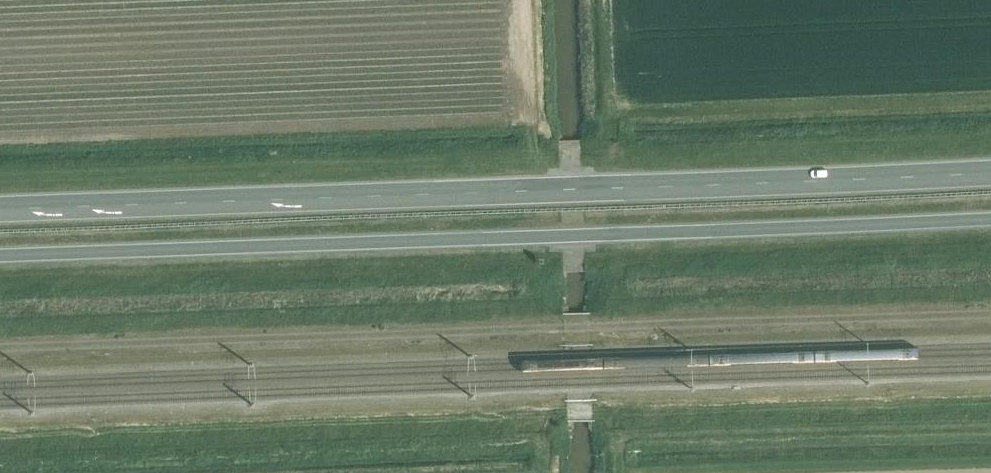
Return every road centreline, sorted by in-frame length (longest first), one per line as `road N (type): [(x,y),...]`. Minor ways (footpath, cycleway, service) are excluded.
road 1 (trunk): [(990,166),(0,203)]
road 2 (trunk): [(0,253),(990,217)]
road 3 (track): [(0,347),(990,314)]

§ **TASK DIRECTIONS**
Line by line, return the listing above exactly, dropping every picture.

§ **FINAL ANSWER**
Return every road centreline, sorted by in-frame length (longest first), one per line as `road N (type): [(x,y),...]`. Minor ways (footpath, cycleway, service) are excluded.
road 1 (trunk): [(990,166),(0,203)]
road 2 (trunk): [(0,253),(990,217)]
road 3 (track): [(0,347),(990,314)]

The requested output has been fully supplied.